• [What you will do]: Reproduce the entries shown below only from the line with "yellow tile F5" down to the line with "yellow tile G1", keeping both end lines and copying each one exactly.

• [Study material]:
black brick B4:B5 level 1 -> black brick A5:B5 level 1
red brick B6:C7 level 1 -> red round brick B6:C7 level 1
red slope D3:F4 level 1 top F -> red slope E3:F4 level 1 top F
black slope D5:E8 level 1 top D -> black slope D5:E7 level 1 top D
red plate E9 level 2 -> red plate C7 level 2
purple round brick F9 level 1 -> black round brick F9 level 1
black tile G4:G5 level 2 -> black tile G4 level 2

* * *

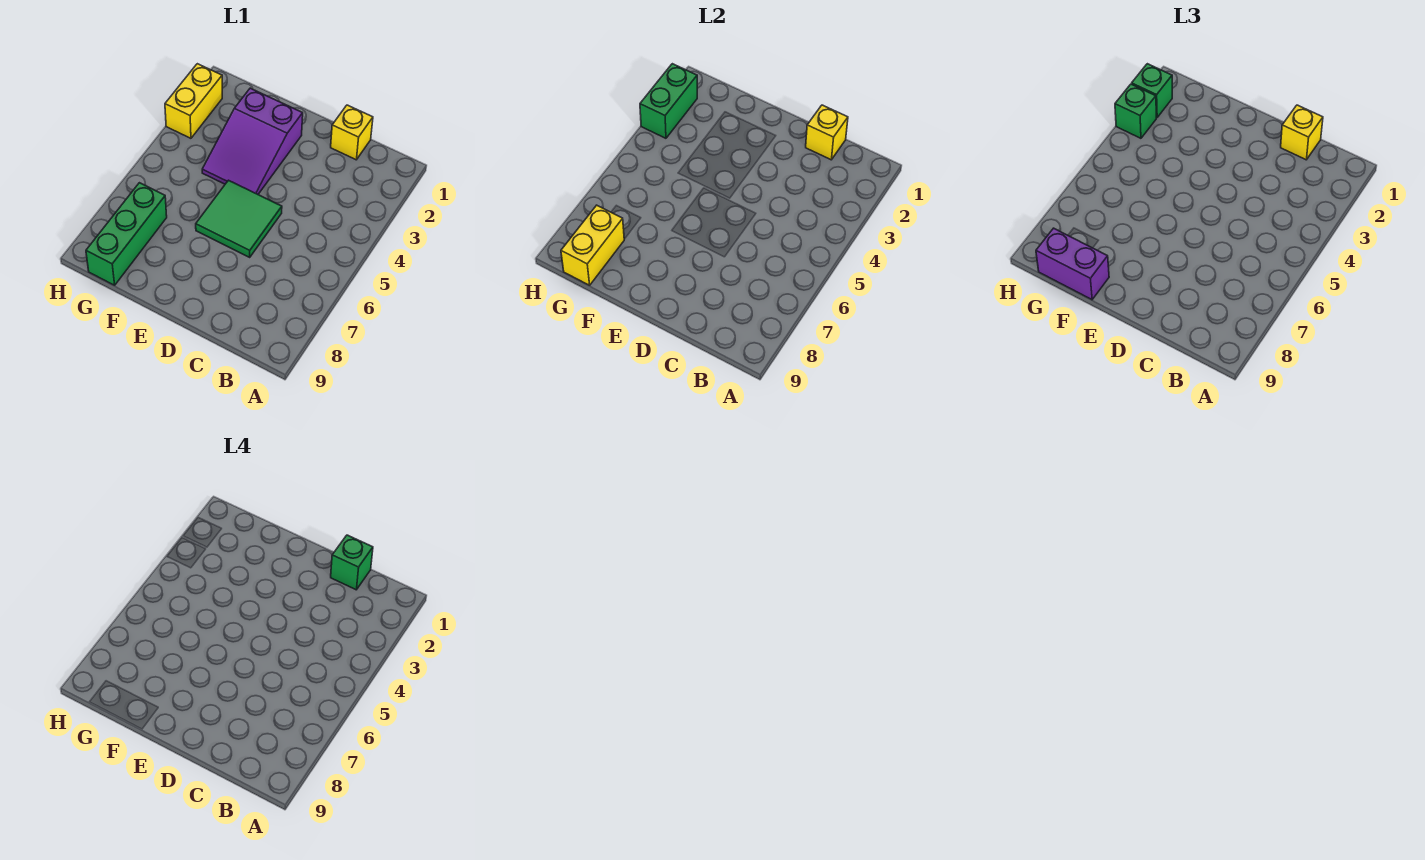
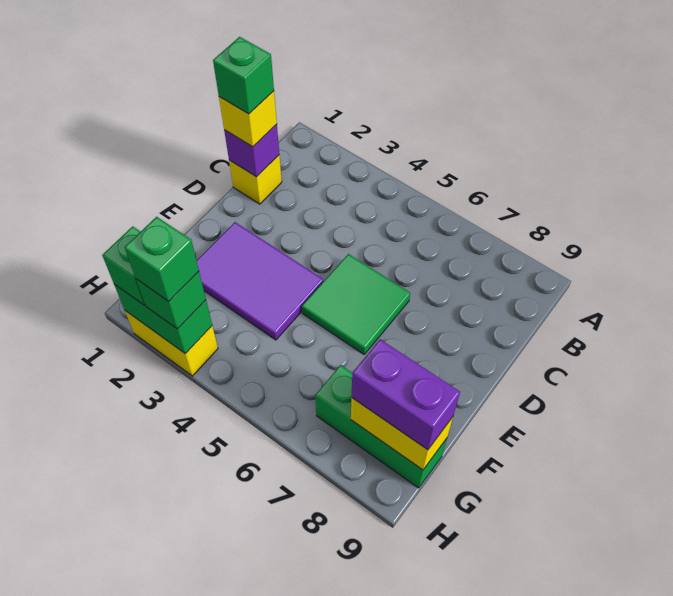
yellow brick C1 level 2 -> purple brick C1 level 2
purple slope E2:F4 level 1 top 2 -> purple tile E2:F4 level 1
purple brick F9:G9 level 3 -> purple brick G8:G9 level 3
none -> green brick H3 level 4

---

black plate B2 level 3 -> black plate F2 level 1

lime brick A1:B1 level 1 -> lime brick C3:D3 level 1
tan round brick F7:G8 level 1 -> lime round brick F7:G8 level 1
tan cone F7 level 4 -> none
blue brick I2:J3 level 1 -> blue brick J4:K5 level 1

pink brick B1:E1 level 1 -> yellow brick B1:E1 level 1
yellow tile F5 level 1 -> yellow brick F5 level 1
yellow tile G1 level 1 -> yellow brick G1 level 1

• [Response area]:
yellow tile F5 level 1 -> yellow brick F5 level 1
yellow tile G1 level 1 -> yellow brick G1 level 1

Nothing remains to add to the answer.